Records from a data collection:
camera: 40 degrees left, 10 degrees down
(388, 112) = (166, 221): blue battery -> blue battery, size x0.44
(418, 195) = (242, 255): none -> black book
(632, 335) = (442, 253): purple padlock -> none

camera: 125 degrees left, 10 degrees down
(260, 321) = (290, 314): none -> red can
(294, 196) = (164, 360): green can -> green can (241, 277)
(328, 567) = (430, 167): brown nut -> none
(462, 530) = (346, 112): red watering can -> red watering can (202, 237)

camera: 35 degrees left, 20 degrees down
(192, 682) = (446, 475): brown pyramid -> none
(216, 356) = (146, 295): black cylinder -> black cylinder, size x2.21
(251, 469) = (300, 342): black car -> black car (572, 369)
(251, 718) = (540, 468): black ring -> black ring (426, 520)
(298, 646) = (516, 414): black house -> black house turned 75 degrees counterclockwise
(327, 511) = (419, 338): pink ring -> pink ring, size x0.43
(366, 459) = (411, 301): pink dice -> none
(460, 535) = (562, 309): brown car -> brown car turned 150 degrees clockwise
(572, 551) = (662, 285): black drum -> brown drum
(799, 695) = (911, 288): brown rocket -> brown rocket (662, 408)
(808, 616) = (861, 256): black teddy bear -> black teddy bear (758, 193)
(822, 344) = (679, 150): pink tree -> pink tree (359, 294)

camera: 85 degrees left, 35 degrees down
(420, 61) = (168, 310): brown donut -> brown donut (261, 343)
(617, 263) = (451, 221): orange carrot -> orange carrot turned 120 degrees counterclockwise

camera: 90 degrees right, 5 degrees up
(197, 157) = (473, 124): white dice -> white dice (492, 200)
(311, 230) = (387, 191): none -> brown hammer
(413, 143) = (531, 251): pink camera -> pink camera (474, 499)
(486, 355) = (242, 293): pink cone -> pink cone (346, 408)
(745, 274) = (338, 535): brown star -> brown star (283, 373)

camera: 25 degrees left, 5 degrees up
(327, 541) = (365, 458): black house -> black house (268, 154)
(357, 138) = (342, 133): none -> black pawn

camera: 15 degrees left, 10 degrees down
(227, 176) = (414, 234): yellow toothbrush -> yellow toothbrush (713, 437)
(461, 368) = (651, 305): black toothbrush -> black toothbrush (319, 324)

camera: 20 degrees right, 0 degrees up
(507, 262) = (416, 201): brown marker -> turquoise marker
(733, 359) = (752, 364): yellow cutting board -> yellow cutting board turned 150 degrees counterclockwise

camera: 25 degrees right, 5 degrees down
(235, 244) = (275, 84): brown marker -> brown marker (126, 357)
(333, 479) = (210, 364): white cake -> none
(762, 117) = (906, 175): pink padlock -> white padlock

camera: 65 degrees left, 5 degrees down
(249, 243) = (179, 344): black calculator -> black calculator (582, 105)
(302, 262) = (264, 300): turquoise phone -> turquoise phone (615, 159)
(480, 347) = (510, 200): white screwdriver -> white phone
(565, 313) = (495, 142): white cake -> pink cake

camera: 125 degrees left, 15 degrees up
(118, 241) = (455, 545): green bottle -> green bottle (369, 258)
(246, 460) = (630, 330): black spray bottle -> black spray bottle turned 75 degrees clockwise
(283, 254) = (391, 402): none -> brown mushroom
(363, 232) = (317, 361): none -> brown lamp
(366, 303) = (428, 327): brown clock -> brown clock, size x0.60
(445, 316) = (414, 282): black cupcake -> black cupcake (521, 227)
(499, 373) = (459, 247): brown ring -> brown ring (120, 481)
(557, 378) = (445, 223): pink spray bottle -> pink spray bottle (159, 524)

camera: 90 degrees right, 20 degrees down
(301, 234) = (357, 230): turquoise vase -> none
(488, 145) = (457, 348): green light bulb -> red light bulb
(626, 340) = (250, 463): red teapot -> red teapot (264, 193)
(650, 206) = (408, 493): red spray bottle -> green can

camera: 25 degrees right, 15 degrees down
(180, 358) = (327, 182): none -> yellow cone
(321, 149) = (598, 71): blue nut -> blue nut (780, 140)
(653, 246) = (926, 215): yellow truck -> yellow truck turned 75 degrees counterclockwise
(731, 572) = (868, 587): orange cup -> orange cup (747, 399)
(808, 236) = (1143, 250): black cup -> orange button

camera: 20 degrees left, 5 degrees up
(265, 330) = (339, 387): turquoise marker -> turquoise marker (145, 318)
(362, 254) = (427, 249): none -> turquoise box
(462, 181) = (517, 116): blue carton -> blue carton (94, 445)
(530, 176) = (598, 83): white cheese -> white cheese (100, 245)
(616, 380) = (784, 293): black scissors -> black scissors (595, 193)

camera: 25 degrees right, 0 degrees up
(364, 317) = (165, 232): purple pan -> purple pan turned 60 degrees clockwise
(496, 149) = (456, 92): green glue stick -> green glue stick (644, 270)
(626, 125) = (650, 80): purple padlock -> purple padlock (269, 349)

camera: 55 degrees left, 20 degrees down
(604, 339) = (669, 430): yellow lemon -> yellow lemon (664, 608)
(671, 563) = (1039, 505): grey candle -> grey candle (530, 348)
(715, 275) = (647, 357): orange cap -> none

How to complete this task: In how many lines of the records does the word "toothbrush" appear? Answer with the number only.

Expected answer: 2